┌─ EXCERPTED DATA
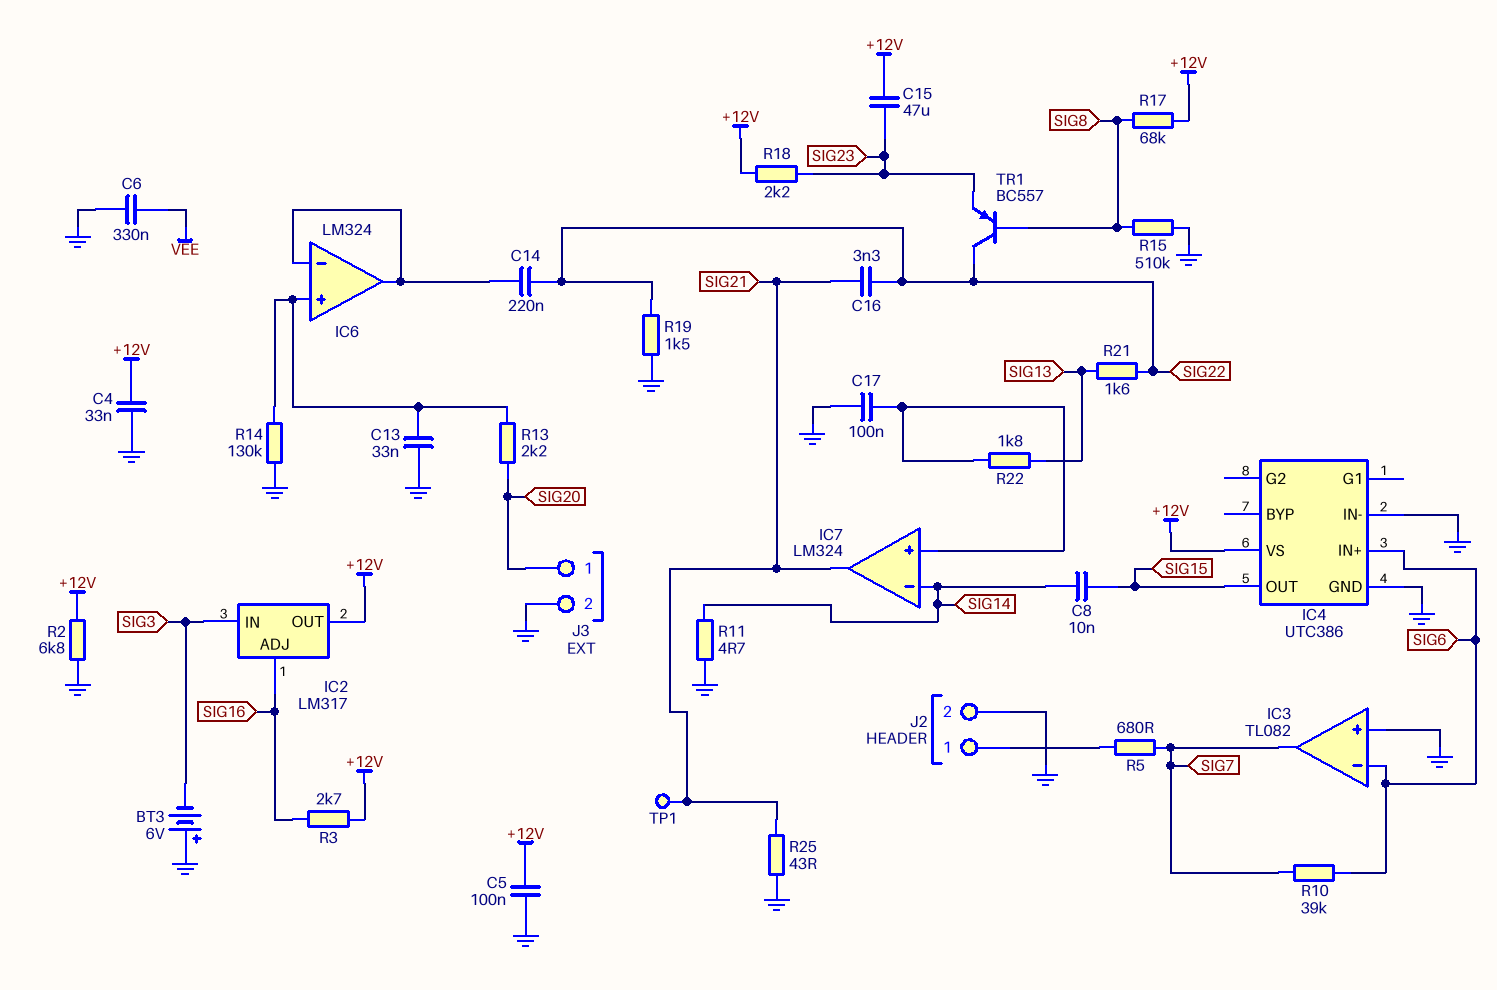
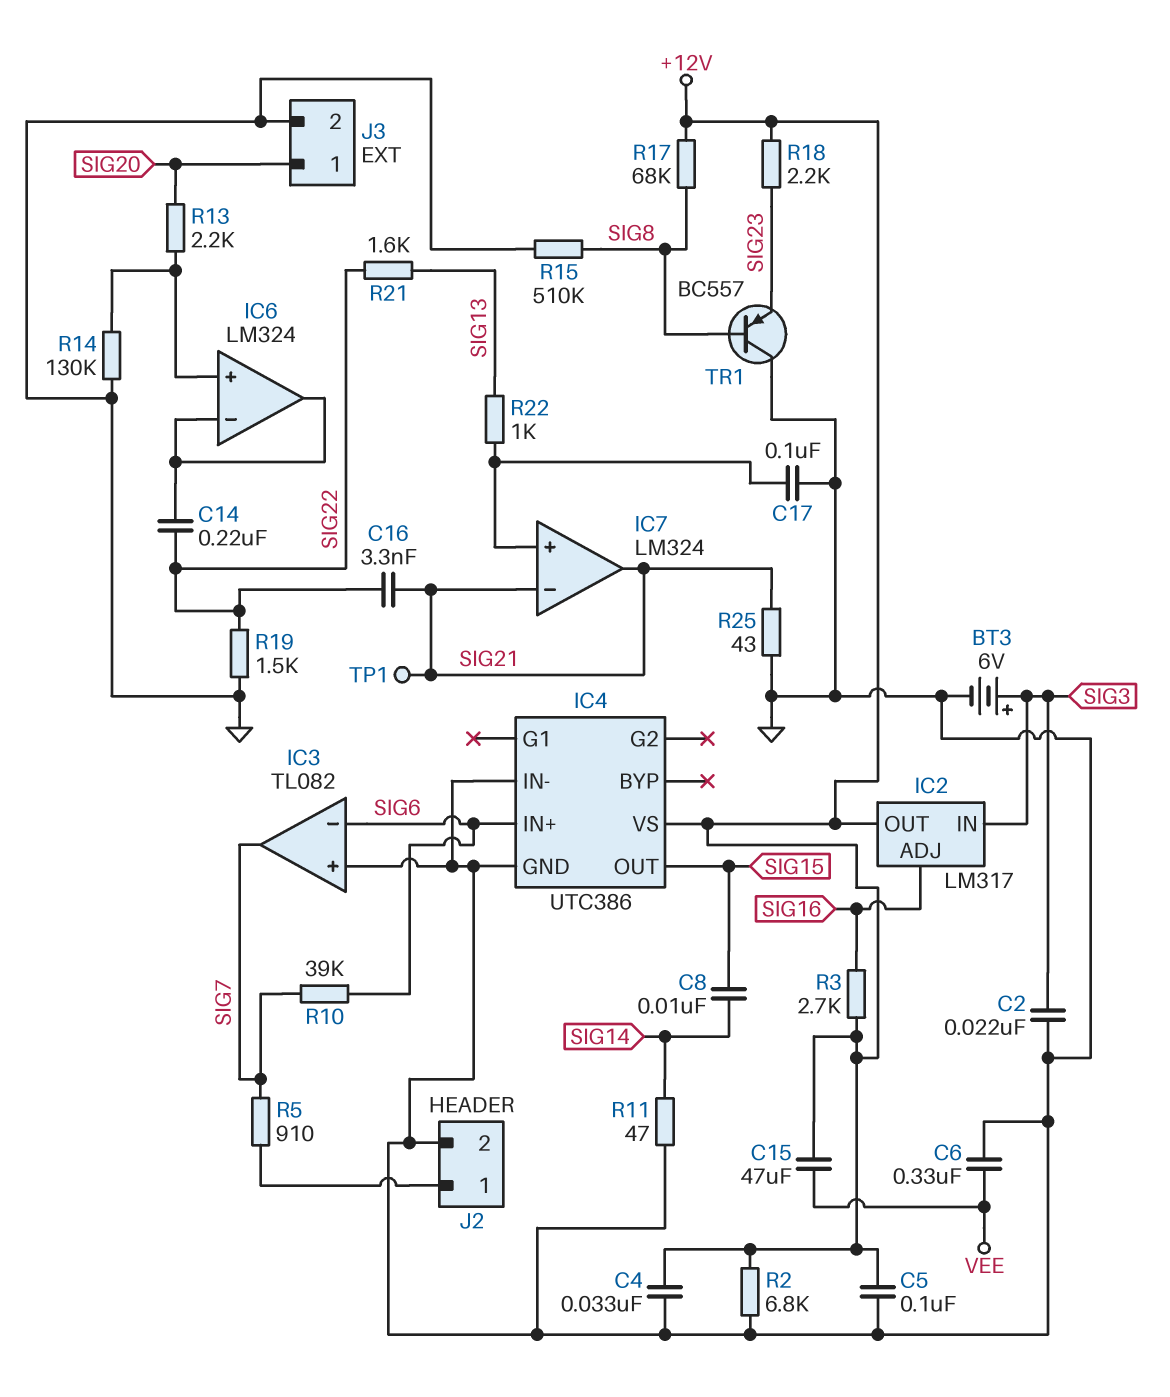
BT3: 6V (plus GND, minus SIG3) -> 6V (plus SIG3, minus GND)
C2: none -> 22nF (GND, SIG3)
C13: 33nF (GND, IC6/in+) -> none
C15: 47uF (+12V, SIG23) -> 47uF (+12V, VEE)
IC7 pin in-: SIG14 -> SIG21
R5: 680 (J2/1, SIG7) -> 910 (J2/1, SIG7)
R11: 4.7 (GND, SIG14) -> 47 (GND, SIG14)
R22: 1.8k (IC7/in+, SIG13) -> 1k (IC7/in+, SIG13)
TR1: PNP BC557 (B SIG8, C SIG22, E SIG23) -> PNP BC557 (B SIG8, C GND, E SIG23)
└─
┌─ EXCERPTED DATA
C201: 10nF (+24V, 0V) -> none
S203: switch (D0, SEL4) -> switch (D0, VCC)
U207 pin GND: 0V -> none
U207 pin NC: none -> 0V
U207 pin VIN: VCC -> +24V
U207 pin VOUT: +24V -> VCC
└─
TASK INSTRUCTIONS >>
Copy verbatim, from the listing above, each line from the one containing "S203: switch (D0, SEL4) -> switch (D0, VCC)" down to the one containing "U207 pin VOUT: +24V -> VCC", inclusive.

RESPONSE AREA >>
S203: switch (D0, SEL4) -> switch (D0, VCC)
U207 pin GND: 0V -> none
U207 pin NC: none -> 0V
U207 pin VIN: VCC -> +24V
U207 pin VOUT: +24V -> VCC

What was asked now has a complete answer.